Leaving out the pictures, reproduce each record exactly and in full.

:: Source material

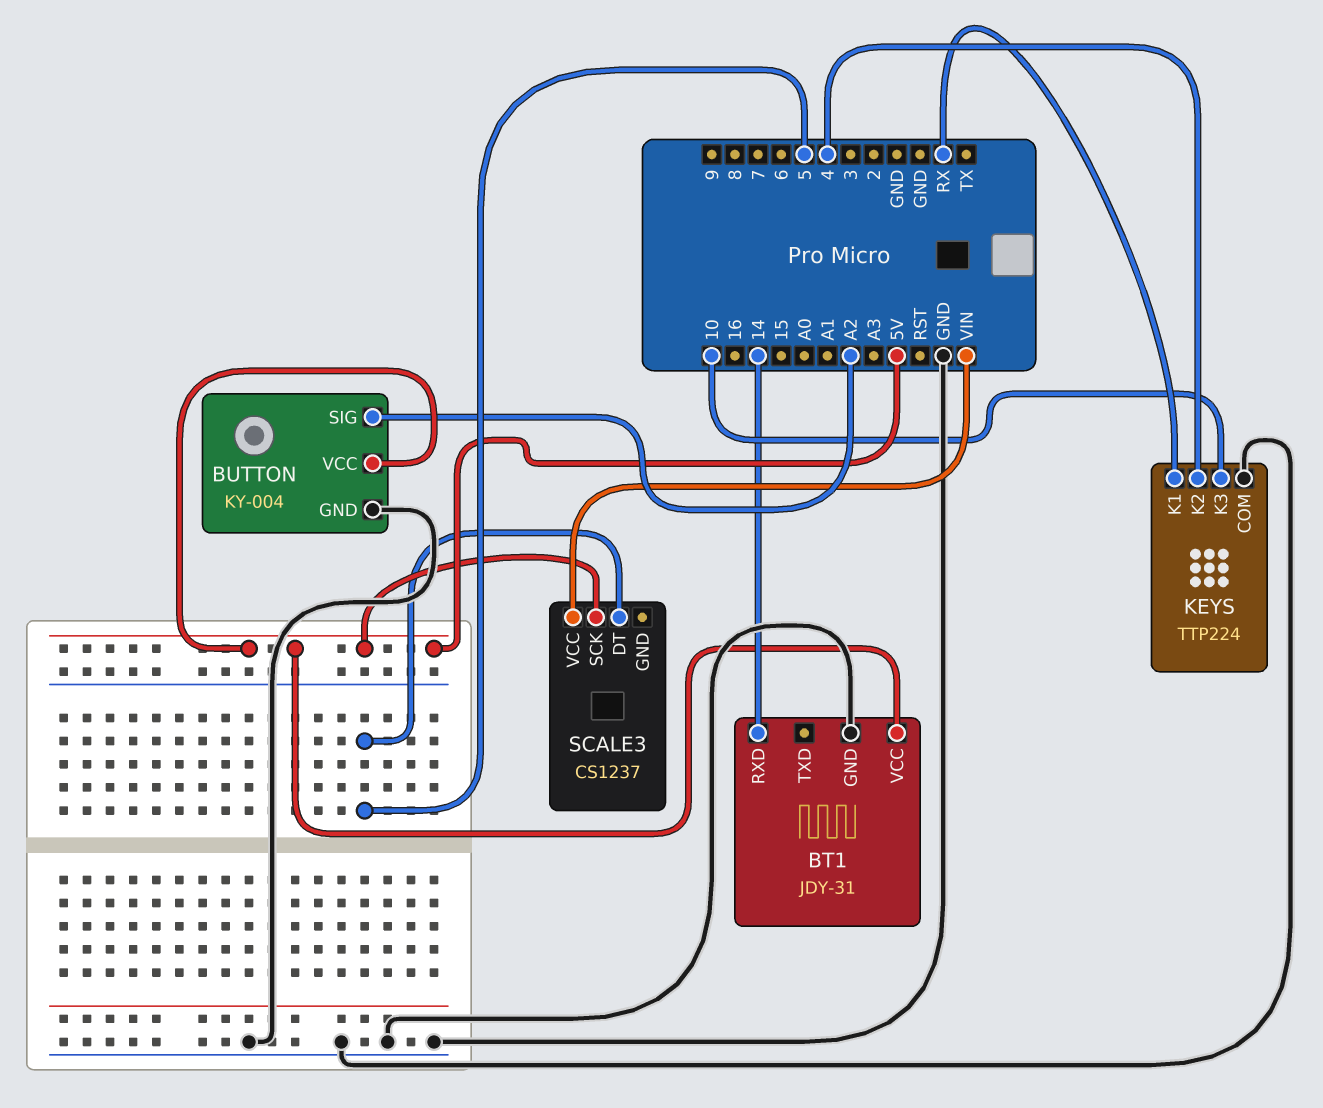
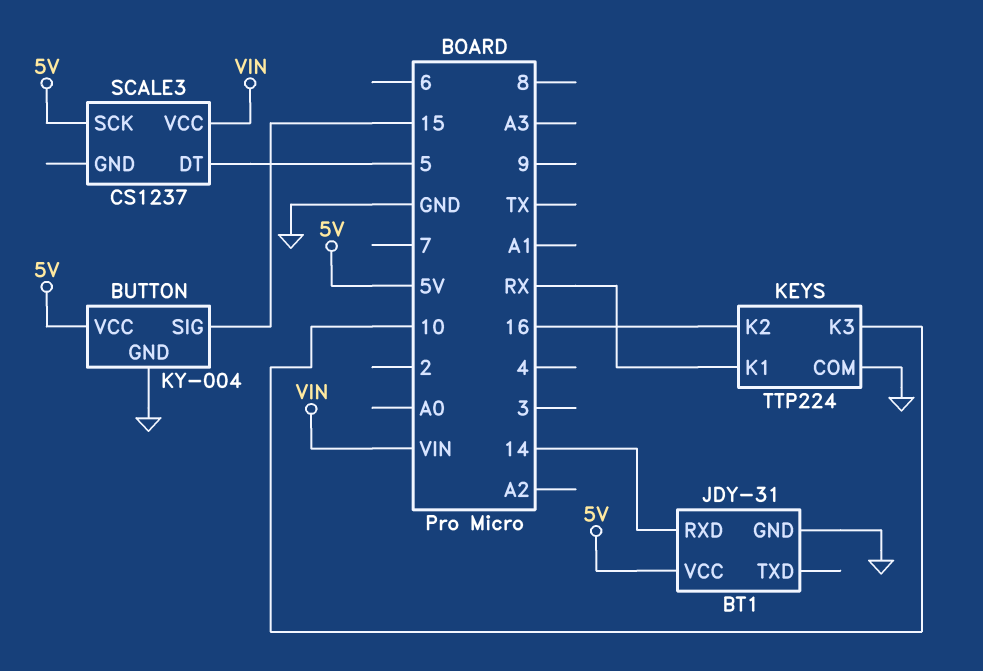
BUTTON pin SIG: A2 -> 15
KEYS pin K2: 4 -> 16

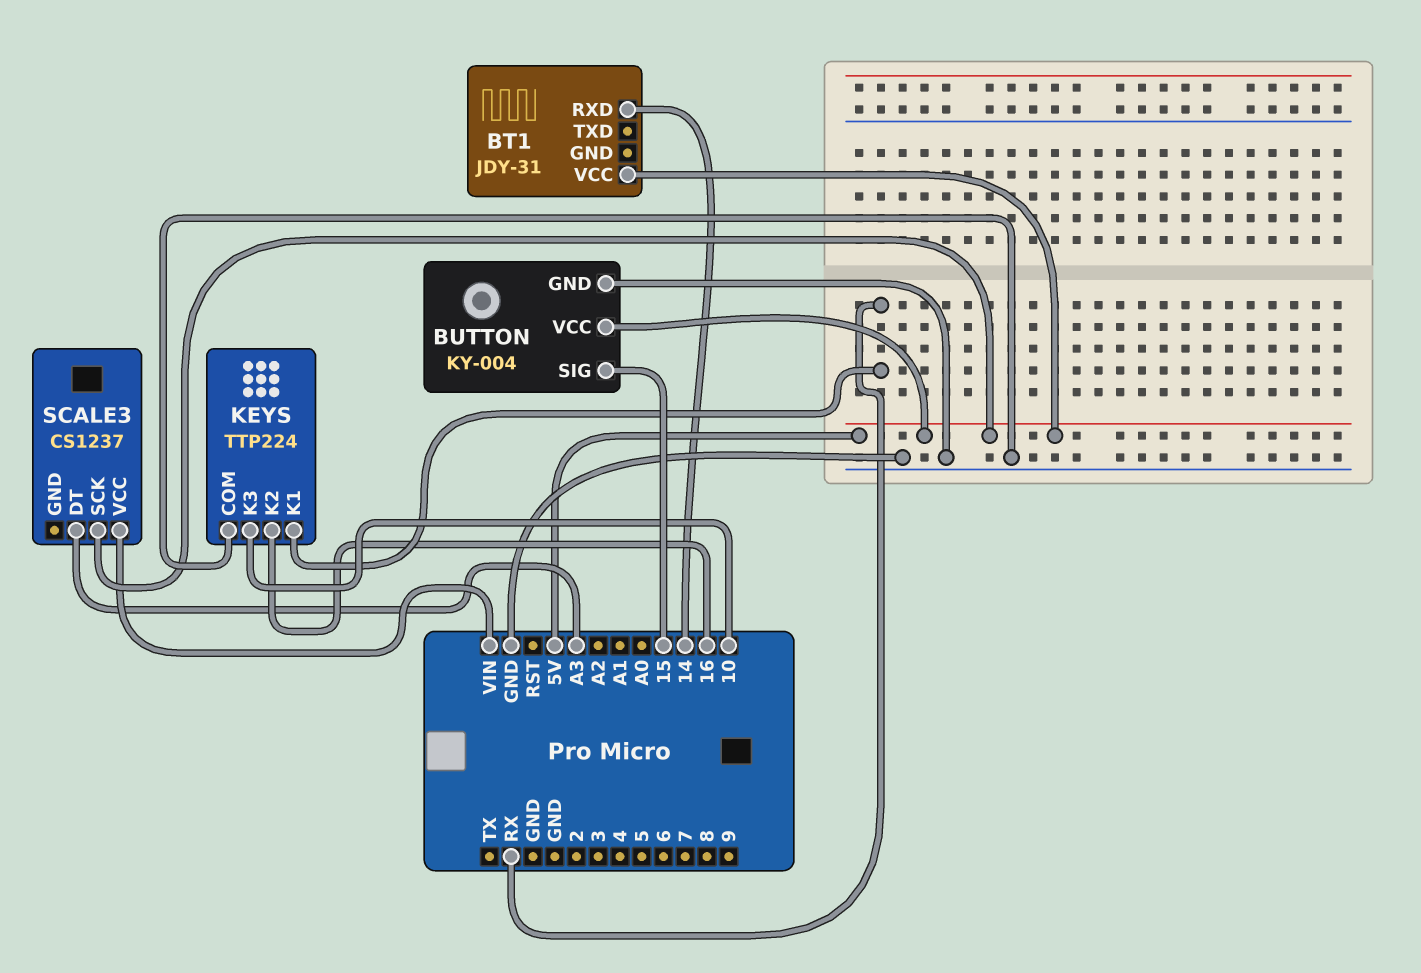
BT1 pin GND: GND -> none
SCALE3 pin DT: 5 -> A3

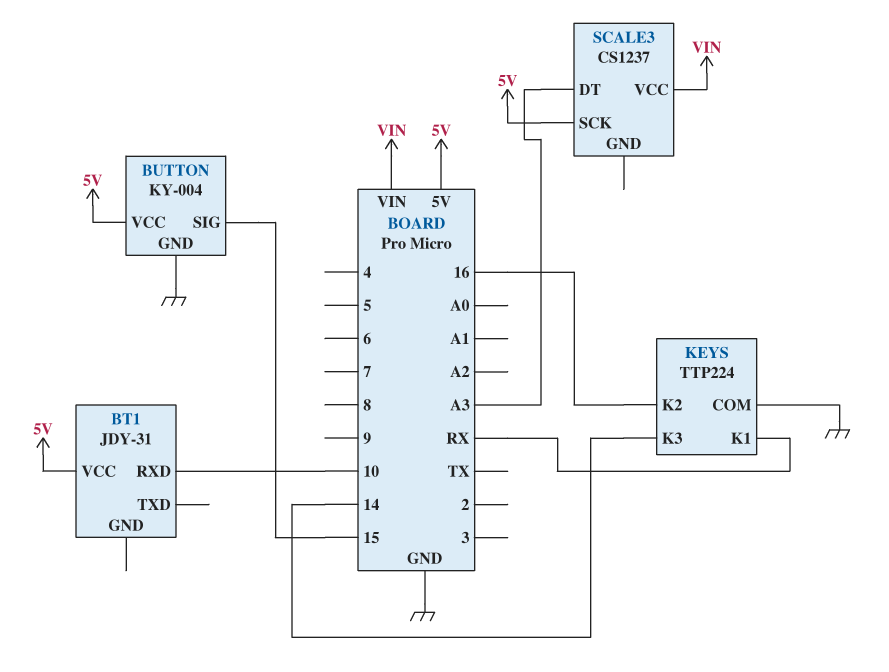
BT1 pin RXD: 14 -> 10
KEYS pin K3: 10 -> 14

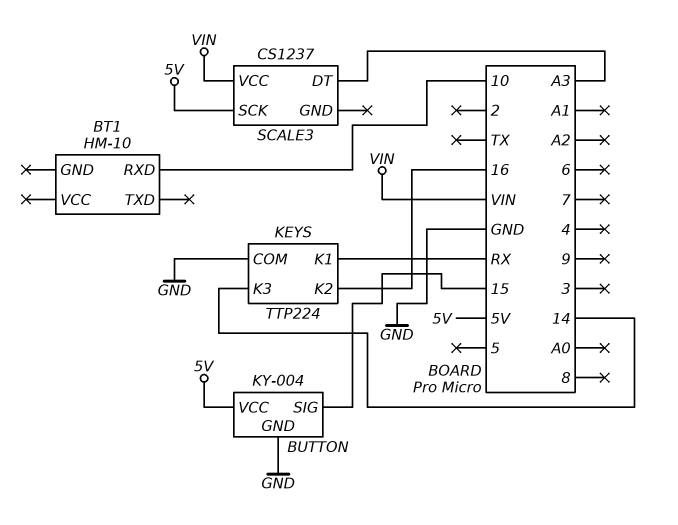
BT1: JDY-31 -> HM-10
BT1 pin VCC: 5V -> none

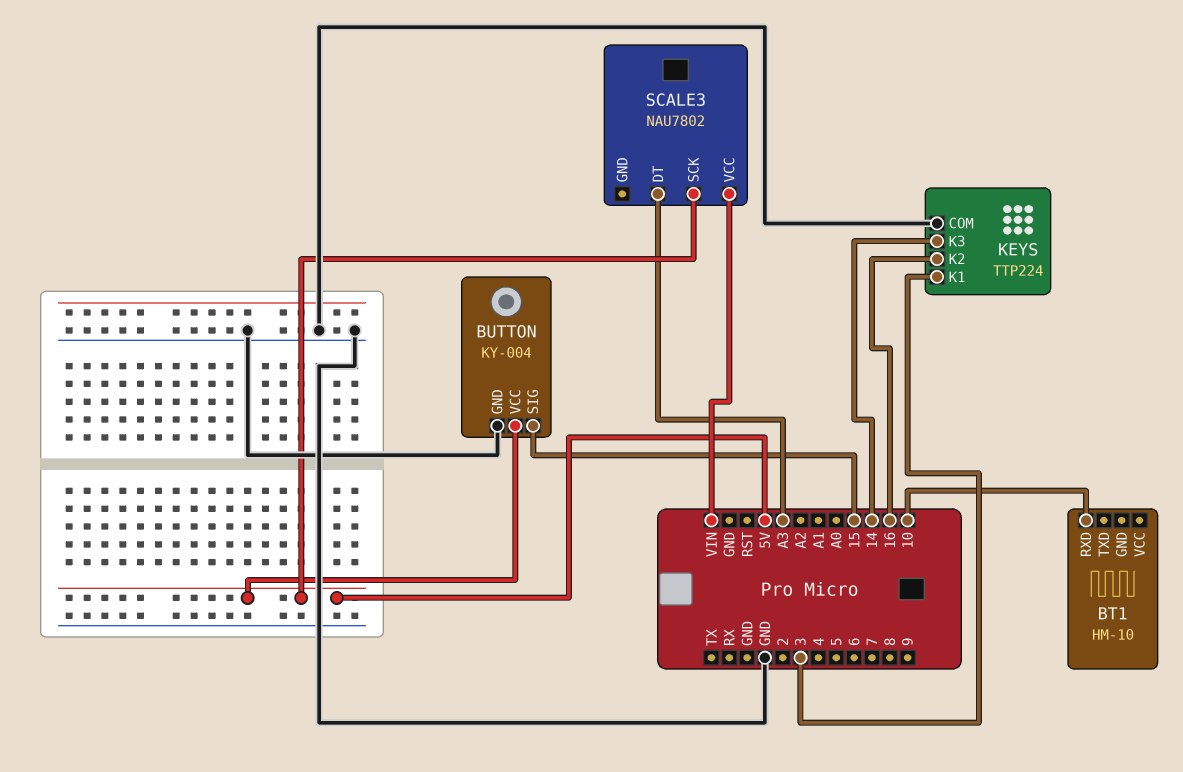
KEYS pin K1: RX -> 3
SCALE3: CS1237 -> NAU7802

::::

■ Solved problem ■
BUTTON pin SIG: A2 -> 15
KEYS pin K2: 4 -> 16

BT1 pin GND: GND -> none
SCALE3 pin DT: 5 -> A3

BT1 pin RXD: 14 -> 10
KEYS pin K3: 10 -> 14

BT1: JDY-31 -> HM-10
BT1 pin VCC: 5V -> none

KEYS pin K1: RX -> 3
SCALE3: CS1237 -> NAU7802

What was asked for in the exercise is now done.